DATA BLOCK:
-------

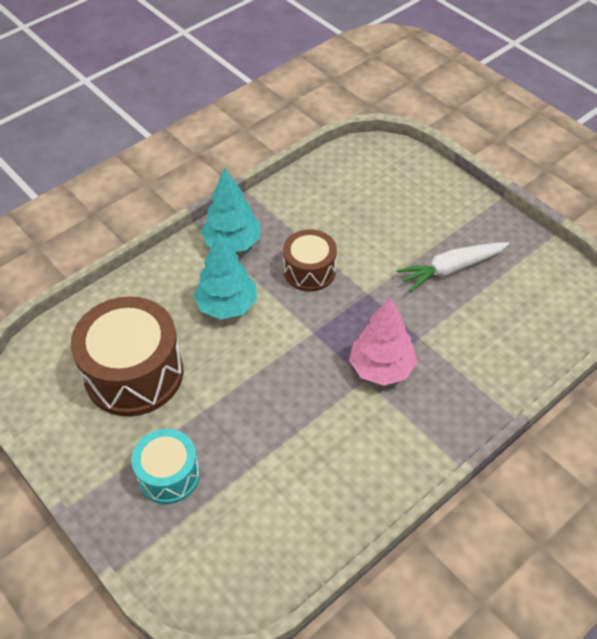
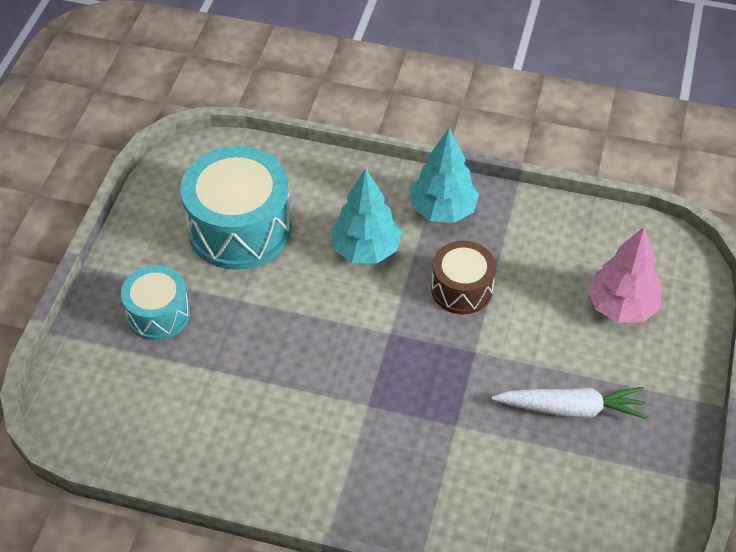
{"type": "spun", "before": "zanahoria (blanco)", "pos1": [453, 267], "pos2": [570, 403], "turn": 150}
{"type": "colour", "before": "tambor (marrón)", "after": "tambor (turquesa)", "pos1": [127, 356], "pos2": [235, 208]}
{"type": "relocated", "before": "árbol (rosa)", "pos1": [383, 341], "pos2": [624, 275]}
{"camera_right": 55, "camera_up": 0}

-------

WHAT YOU WILL DO:
Copy every line that contains "before" from the listing above.

ANSWER BOX:
{"type": "spun", "before": "zanahoria (blanco)", "pos1": [453, 267], "pos2": [570, 403], "turn": 150}
{"type": "colour", "before": "tambor (marrón)", "after": "tambor (turquesa)", "pos1": [127, 356], "pos2": [235, 208]}
{"type": "relocated", "before": "árbol (rosa)", "pos1": [383, 341], "pos2": [624, 275]}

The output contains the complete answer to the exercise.